_What you will do_
The required output is the line containing "Segment: 'adipose tissue'." through the final line of the material below, printed exactly, with no other lines.

_Listed records_

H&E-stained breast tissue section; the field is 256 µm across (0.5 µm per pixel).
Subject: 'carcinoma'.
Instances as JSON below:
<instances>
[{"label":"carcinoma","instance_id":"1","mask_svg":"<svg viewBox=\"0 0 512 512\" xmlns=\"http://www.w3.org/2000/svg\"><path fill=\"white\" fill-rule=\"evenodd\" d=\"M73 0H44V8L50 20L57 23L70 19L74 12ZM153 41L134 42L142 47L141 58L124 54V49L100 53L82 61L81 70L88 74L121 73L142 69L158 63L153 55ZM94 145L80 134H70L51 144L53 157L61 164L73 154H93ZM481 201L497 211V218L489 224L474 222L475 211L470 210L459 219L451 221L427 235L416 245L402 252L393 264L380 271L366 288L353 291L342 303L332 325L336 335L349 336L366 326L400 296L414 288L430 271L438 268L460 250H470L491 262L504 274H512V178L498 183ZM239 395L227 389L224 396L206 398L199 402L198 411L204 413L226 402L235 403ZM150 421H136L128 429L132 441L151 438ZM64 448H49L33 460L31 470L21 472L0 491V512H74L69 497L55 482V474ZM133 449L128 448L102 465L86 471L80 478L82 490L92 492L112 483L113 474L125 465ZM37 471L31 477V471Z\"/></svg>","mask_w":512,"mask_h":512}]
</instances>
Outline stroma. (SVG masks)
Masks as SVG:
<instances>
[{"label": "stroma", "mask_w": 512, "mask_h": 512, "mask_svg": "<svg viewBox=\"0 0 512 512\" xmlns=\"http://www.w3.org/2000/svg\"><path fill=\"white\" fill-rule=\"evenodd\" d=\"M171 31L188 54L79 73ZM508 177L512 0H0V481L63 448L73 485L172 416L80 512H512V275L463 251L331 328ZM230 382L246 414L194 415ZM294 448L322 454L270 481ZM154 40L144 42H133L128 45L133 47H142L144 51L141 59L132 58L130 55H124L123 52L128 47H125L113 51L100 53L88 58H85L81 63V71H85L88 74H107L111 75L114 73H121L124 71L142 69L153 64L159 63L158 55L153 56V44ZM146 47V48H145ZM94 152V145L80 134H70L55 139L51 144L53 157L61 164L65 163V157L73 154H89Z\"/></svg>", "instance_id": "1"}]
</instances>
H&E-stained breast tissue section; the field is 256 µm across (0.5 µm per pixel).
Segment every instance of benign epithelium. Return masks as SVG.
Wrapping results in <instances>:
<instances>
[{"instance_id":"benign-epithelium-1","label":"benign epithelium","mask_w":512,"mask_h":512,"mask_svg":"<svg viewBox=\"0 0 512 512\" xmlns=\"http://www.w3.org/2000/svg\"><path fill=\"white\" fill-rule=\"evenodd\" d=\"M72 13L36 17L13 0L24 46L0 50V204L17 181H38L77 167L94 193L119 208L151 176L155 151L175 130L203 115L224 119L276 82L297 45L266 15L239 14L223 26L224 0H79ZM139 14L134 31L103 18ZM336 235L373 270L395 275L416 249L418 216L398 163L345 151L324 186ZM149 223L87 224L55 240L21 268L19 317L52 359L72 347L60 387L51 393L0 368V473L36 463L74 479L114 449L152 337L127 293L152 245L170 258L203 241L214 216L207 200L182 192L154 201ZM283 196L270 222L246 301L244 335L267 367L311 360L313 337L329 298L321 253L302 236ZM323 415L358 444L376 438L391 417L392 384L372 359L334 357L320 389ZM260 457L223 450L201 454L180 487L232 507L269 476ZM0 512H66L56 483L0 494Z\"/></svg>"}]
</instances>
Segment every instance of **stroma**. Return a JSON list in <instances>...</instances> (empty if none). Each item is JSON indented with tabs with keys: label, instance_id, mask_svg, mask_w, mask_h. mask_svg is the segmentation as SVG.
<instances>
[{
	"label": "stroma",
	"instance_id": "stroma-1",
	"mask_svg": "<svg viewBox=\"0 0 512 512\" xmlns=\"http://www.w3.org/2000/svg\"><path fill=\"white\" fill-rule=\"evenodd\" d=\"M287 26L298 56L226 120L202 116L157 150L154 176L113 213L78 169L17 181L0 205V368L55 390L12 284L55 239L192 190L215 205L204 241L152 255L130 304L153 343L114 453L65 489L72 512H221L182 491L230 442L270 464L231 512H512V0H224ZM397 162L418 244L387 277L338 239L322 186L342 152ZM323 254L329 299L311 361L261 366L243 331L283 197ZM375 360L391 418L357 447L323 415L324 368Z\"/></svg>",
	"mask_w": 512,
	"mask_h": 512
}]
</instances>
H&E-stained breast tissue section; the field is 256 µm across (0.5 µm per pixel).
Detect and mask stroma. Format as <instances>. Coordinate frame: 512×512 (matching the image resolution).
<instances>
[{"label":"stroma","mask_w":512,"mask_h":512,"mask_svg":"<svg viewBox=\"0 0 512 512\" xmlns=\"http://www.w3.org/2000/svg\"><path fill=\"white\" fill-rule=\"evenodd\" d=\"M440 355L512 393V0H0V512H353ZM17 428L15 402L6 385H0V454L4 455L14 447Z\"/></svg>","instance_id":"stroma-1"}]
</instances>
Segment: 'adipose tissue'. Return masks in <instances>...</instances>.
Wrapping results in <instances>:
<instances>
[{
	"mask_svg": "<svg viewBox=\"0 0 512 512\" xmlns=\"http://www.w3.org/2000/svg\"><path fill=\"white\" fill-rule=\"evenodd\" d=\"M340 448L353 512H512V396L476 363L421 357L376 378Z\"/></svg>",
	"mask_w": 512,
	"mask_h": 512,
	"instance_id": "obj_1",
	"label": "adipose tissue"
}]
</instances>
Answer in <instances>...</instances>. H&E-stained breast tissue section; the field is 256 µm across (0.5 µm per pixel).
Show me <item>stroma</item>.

_Answer to the exercise_
Segment: 'adipose tissue'. Return masks in <instances>...</instances>.
Wrapping results in <instances>:
<instances>
[{
	"mask_svg": "<svg viewBox=\"0 0 512 512\" xmlns=\"http://www.w3.org/2000/svg\"><path fill=\"white\" fill-rule=\"evenodd\" d=\"M340 448L353 512H512V396L476 363L421 357L376 378Z\"/></svg>",
	"mask_w": 512,
	"mask_h": 512,
	"instance_id": "obj_1",
	"label": "adipose tissue"
}]
</instances>
Answer in <instances>...</instances>. H&E-stained breast tissue section; the field is 256 µm across (0.5 µm per pixel).
Show me <item>stroma</item>.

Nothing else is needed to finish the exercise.